(Object matching data)
BEGIN

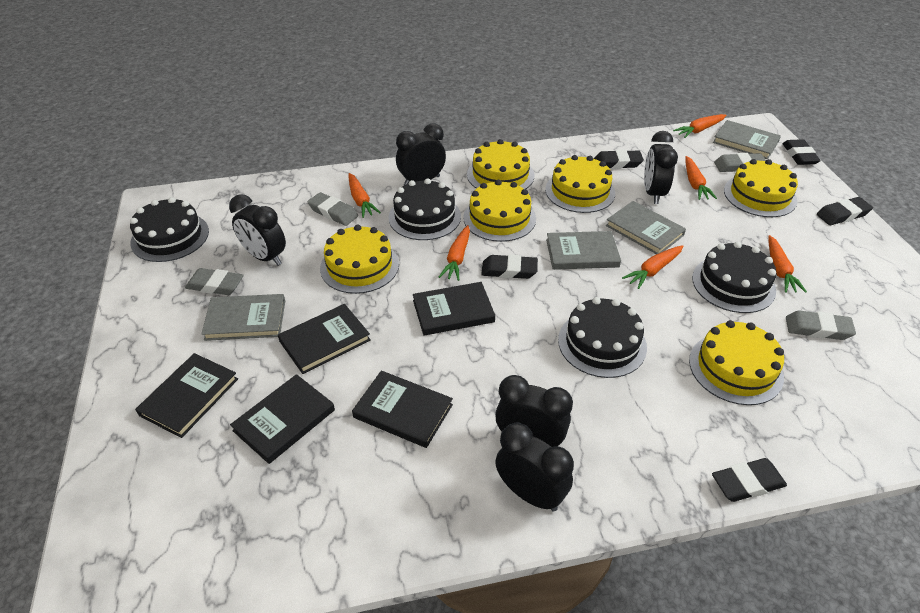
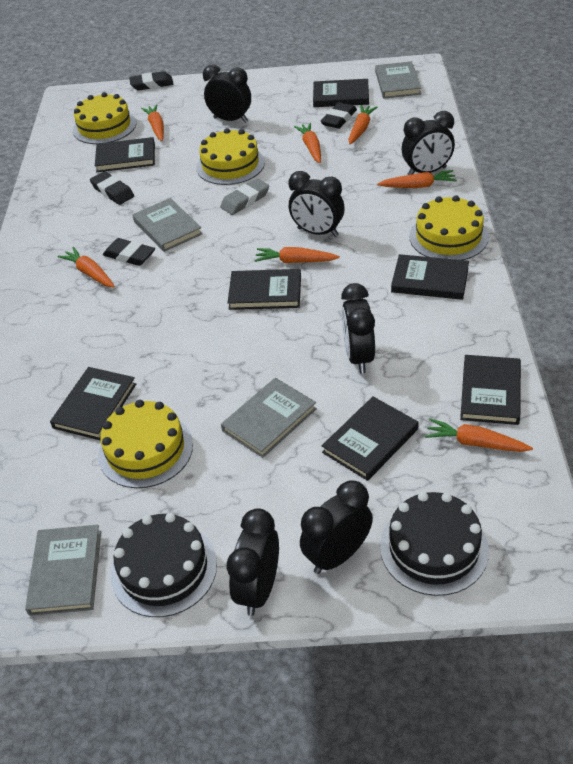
black book: 5 -> 7
black cake: 4 -> 2
black clock: 5 -> 6
black eraser: 5 -> 4
grey eraser: 4 -> 1
orange carrot: 6 -> 7
yellow cake: 6 -> 4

END

ASSIGNMENT:
The lines of the records that contain the string "black" should be located and copied.

SOLUTION BELOW:
black book: 5 -> 7
black cake: 4 -> 2
black clock: 5 -> 6
black eraser: 5 -> 4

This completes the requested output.